**Records:**
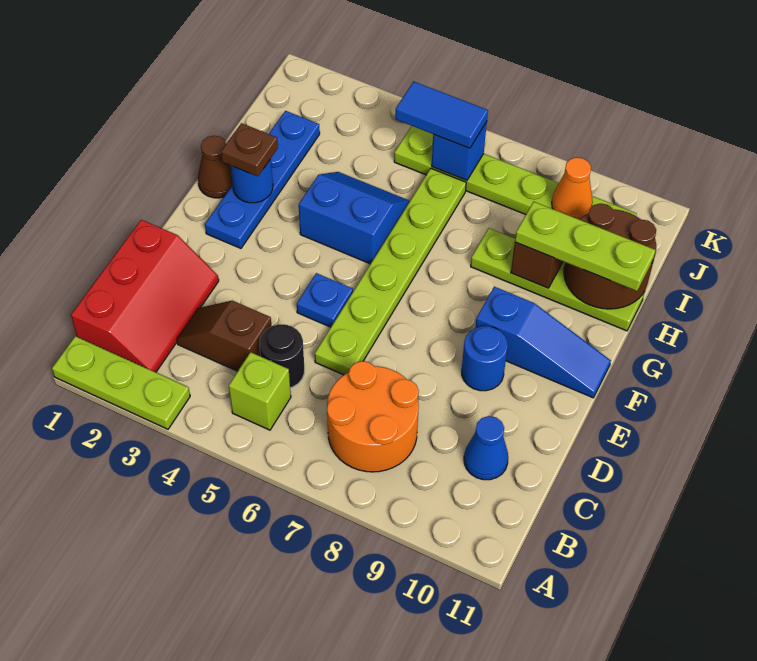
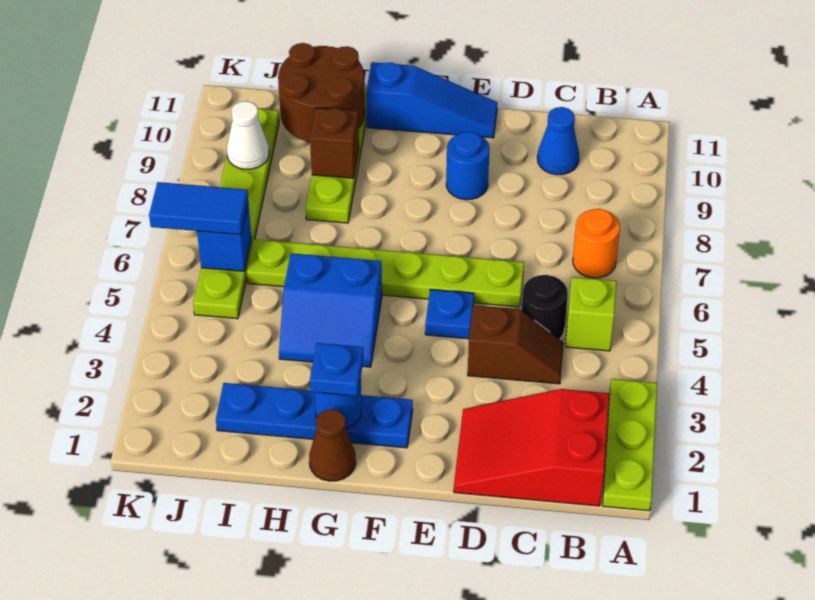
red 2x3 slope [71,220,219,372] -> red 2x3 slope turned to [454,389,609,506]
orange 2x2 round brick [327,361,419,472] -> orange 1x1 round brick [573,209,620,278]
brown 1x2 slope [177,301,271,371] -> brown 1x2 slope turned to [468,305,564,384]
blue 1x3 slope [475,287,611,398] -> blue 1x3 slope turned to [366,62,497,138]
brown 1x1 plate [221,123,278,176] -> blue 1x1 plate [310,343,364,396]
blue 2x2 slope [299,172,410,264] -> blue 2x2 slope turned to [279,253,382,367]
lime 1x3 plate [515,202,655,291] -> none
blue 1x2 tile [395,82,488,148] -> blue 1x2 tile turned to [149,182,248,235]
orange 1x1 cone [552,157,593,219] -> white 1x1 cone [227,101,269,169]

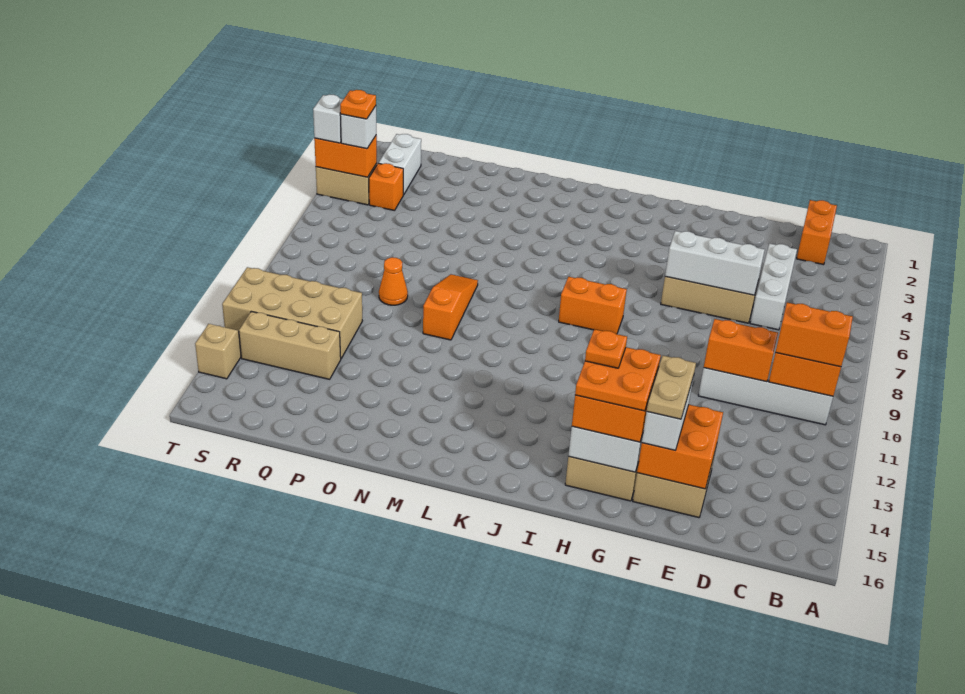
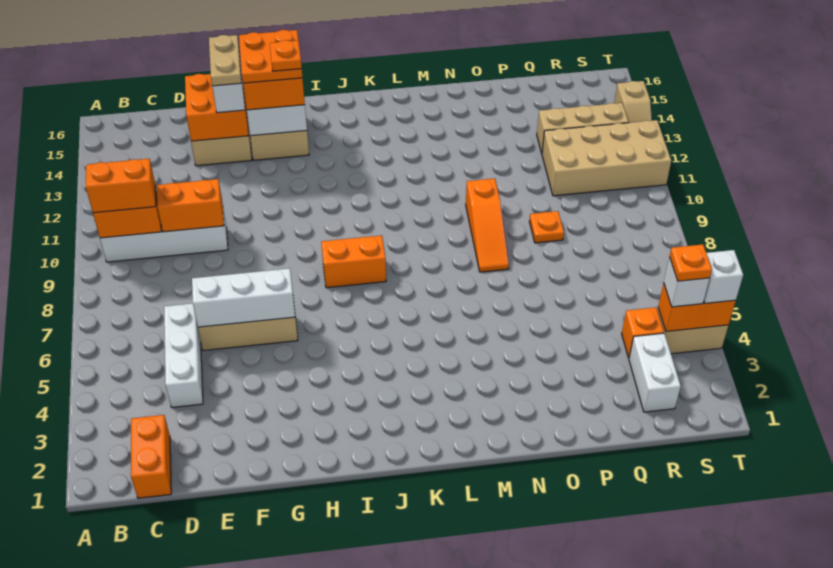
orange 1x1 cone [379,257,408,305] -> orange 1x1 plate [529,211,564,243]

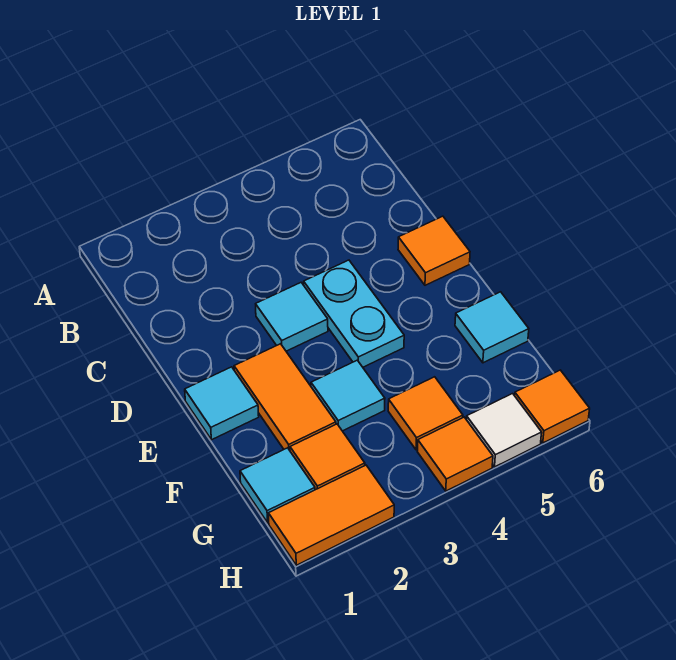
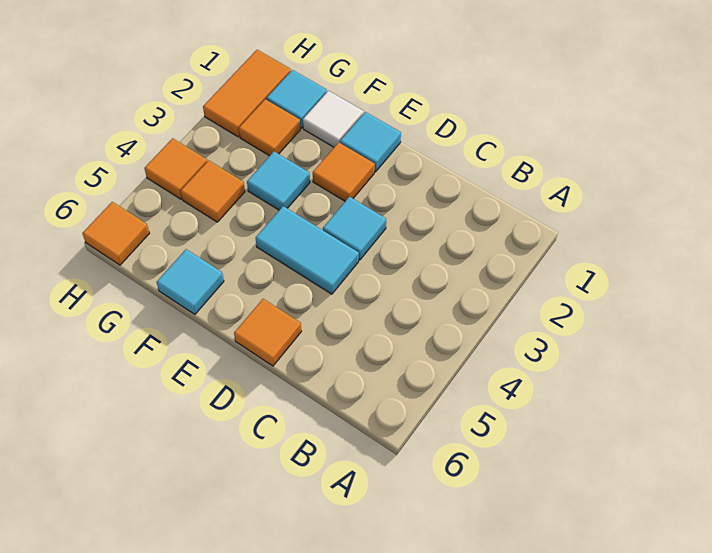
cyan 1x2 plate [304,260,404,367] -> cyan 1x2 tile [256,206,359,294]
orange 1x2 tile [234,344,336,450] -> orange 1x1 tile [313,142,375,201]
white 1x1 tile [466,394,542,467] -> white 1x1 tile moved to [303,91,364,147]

**Task requirements:**
Work through the listing above, counting every line that has the string "blue" in it. Give only the final count.

**Completed task:**
4